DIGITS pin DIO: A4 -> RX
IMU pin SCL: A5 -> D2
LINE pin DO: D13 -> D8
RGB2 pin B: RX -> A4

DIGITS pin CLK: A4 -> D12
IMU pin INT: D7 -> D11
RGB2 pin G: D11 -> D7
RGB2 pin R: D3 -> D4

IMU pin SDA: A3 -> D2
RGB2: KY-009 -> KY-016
--
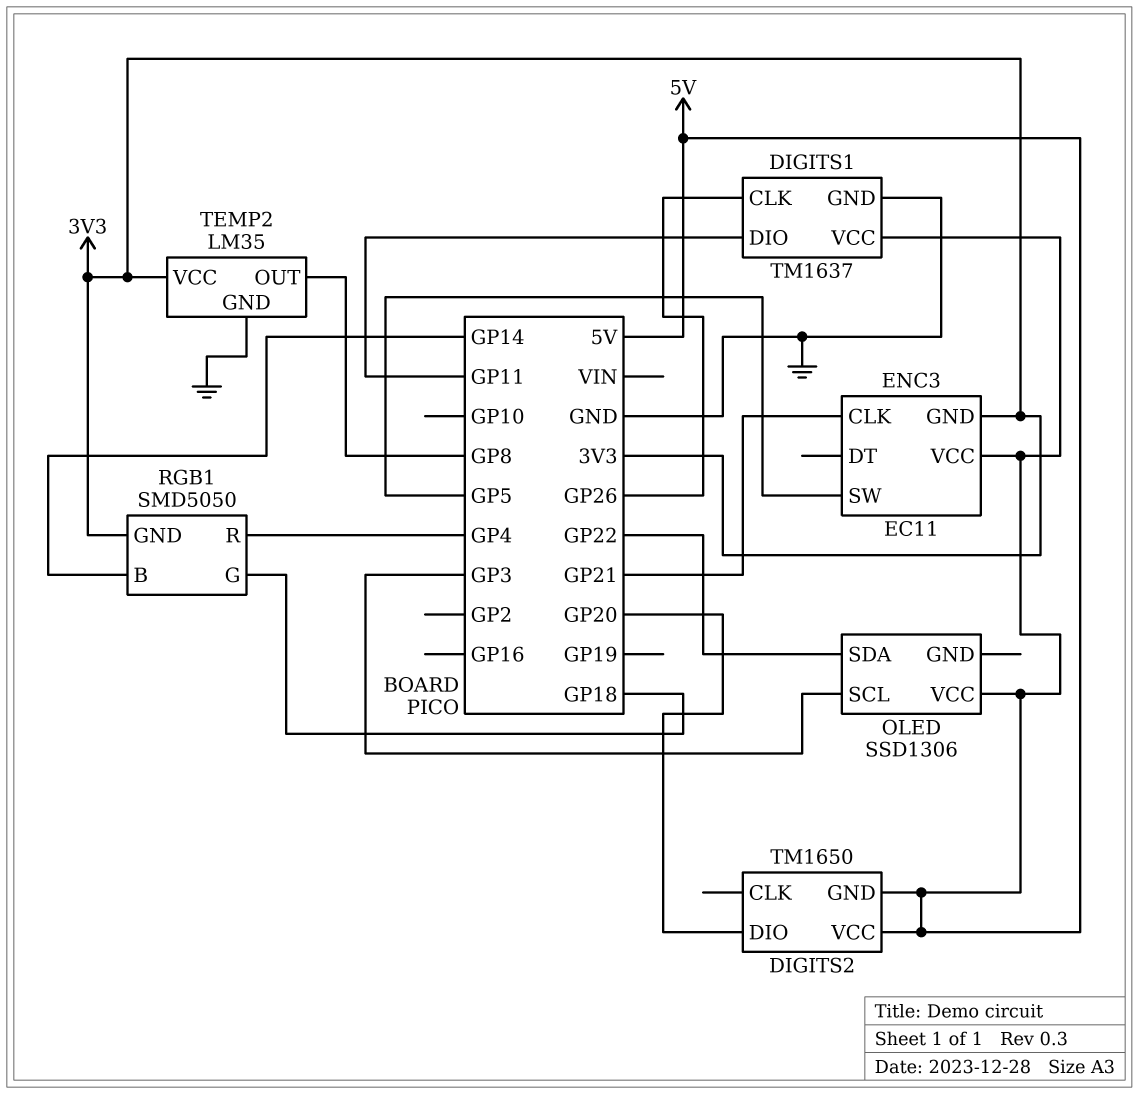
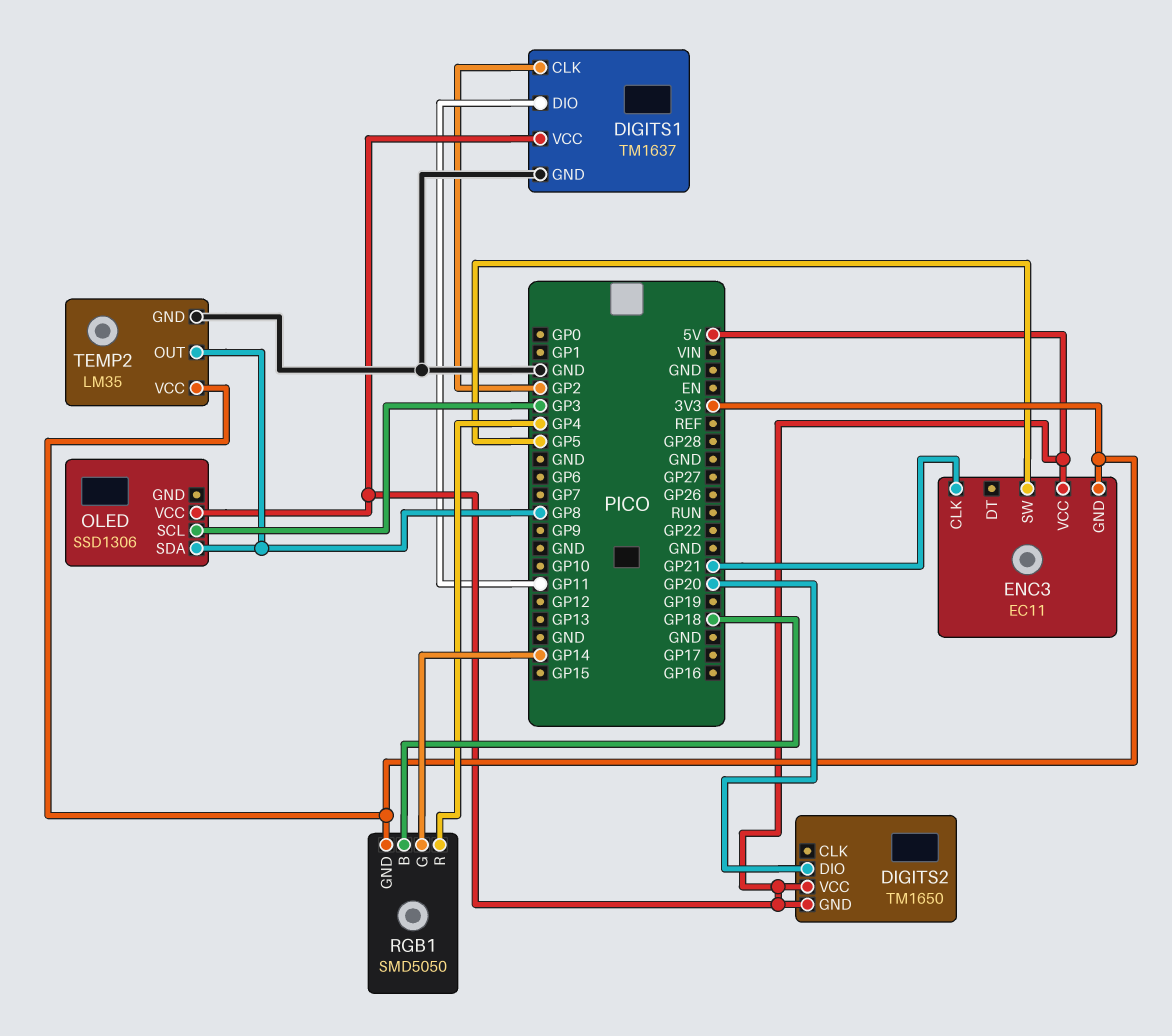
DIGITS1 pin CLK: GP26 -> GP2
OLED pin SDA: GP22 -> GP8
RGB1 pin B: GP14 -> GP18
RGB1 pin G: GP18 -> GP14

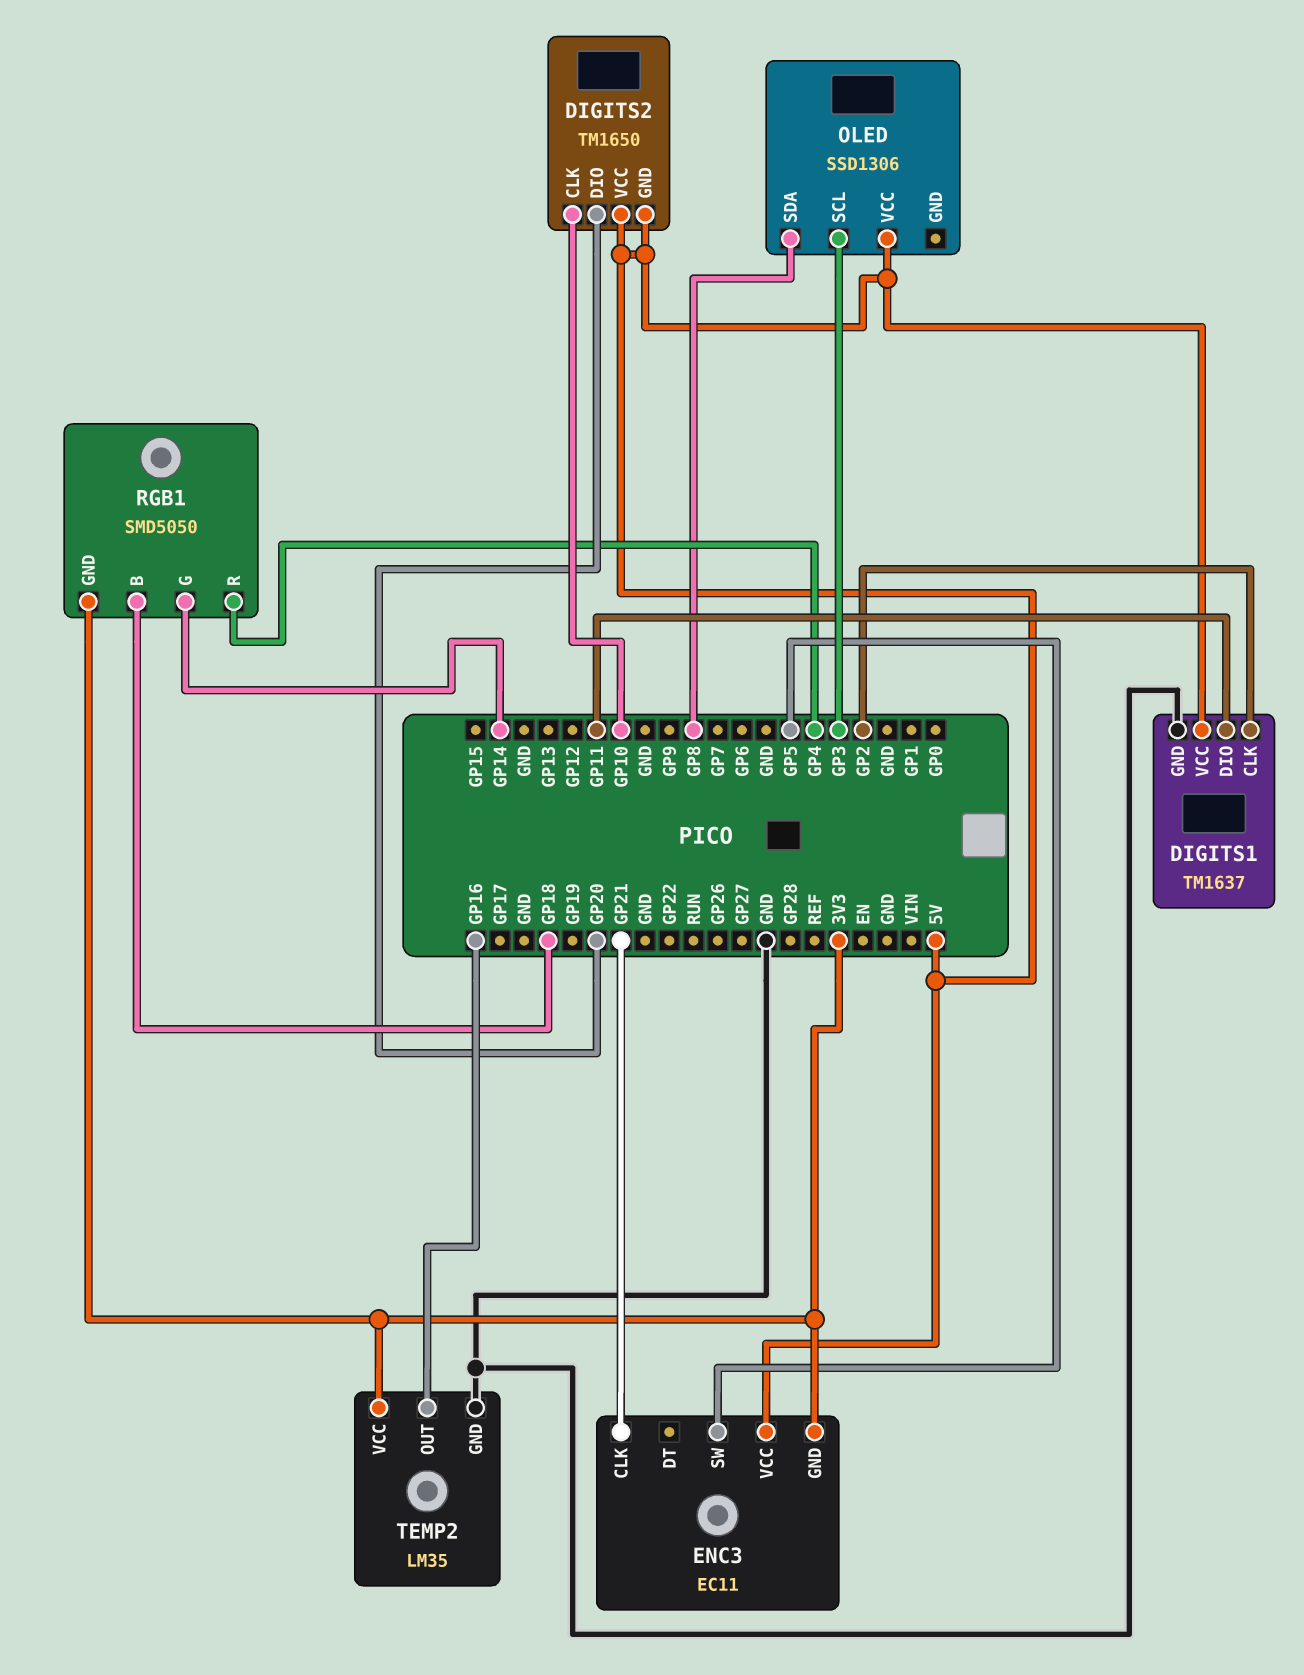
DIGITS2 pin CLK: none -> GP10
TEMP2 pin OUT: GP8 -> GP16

**Exercise brief:** Within the listing above, locate the line containing "DIGITS pin DIO: A4 -> RX" and the line containing "RGB2: KY-009 -> KY-016". Reproduce those two lines and all lines between them exactly, with nothing added.

**Finished task:**
DIGITS pin DIO: A4 -> RX
IMU pin SCL: A5 -> D2
LINE pin DO: D13 -> D8
RGB2 pin B: RX -> A4

DIGITS pin CLK: A4 -> D12
IMU pin INT: D7 -> D11
RGB2 pin G: D11 -> D7
RGB2 pin R: D3 -> D4

IMU pin SDA: A3 -> D2
RGB2: KY-009 -> KY-016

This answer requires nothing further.